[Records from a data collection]
━━━━

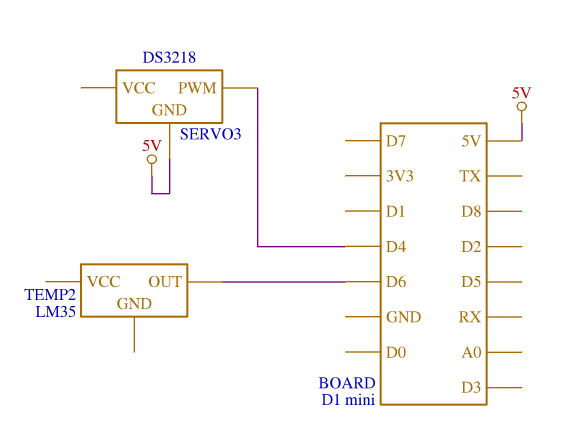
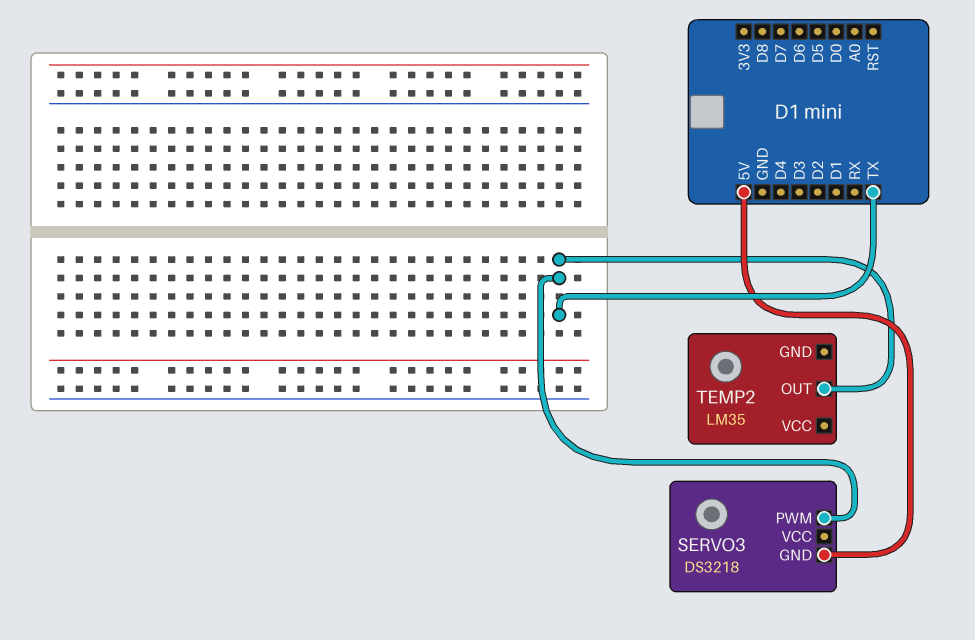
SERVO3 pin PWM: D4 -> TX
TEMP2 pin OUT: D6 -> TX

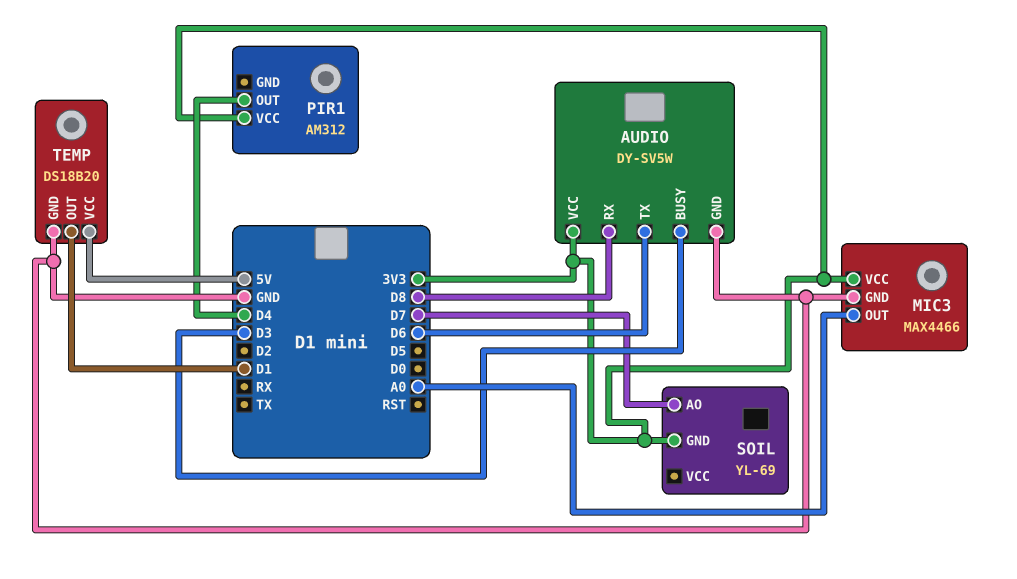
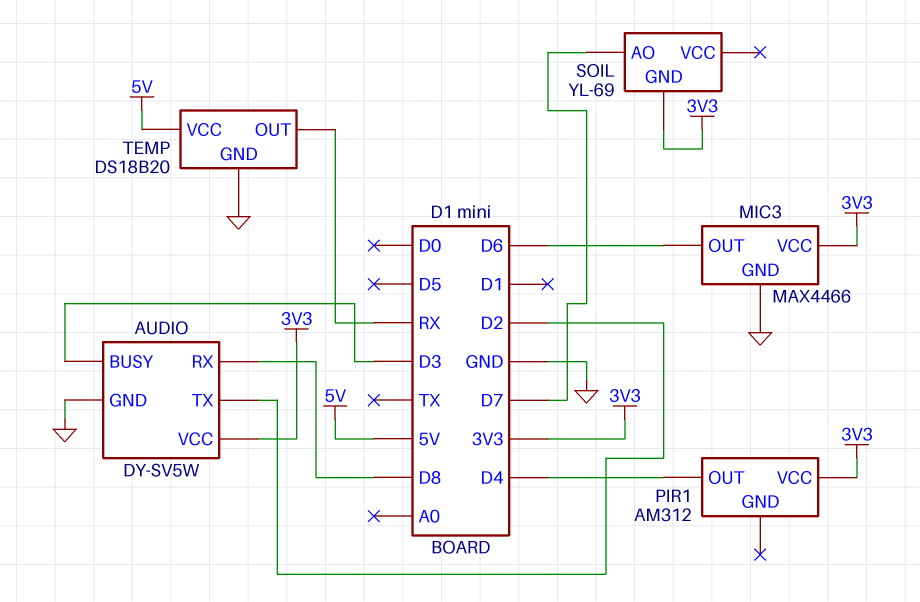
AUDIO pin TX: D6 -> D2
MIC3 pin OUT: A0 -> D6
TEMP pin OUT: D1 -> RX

━━━━

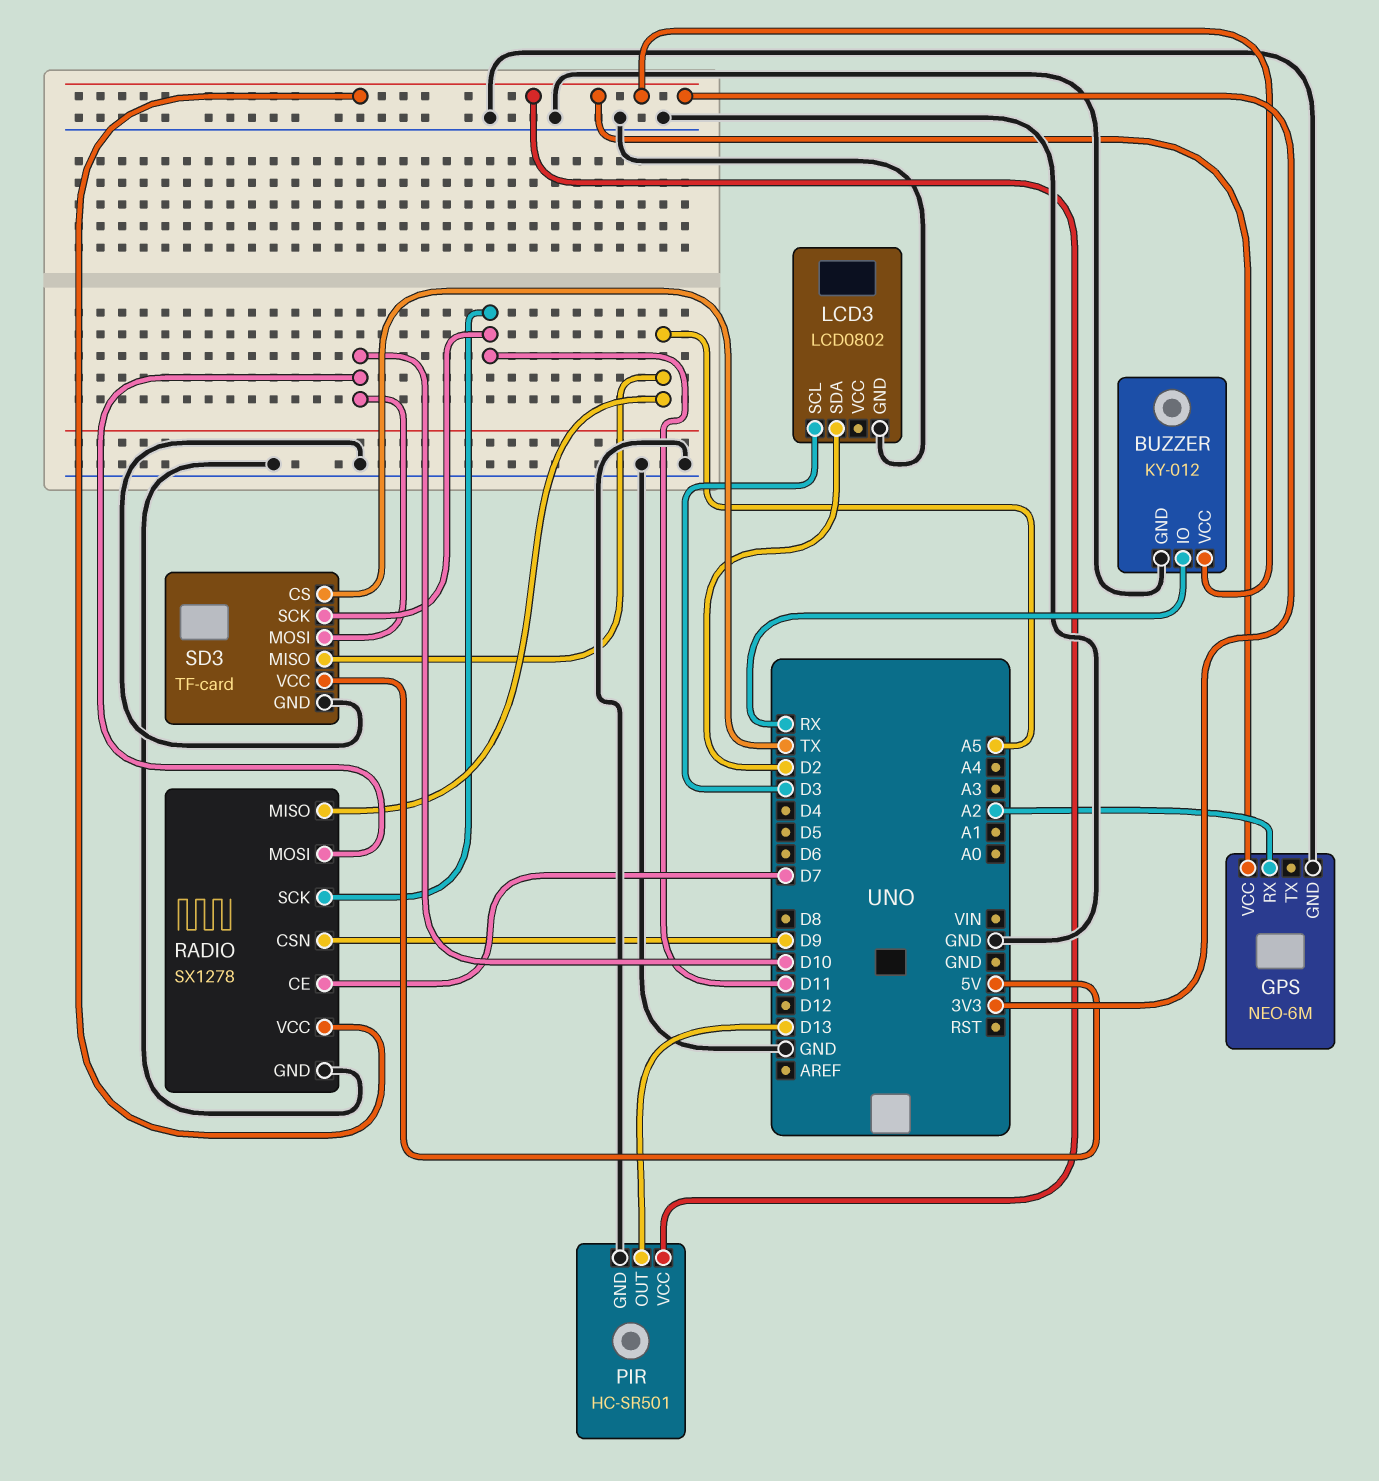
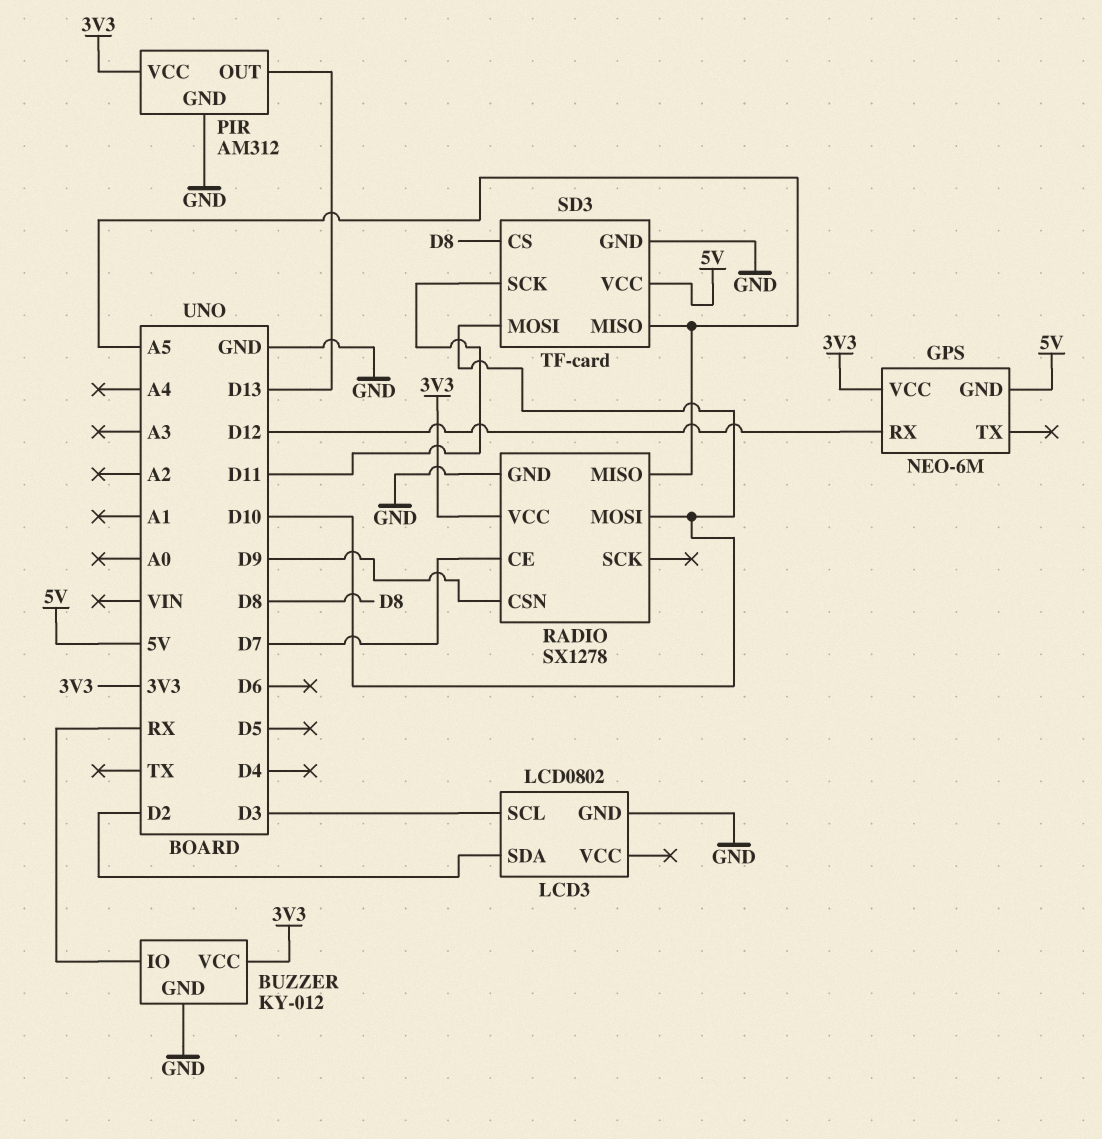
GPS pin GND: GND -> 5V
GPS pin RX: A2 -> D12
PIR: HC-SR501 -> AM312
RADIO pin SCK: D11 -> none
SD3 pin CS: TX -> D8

━━━━

Reproduce exactly the lines above that run from the one with "SERVO3 pin PWM: D4 -> TX" to the one with "TEMP pin OUT: D1 -> RX", both included, leaving pictures out.

EXPECTED ANSWER –
SERVO3 pin PWM: D4 -> TX
TEMP2 pin OUT: D6 -> TX

AUDIO pin TX: D6 -> D2
MIC3 pin OUT: A0 -> D6
TEMP pin OUT: D1 -> RX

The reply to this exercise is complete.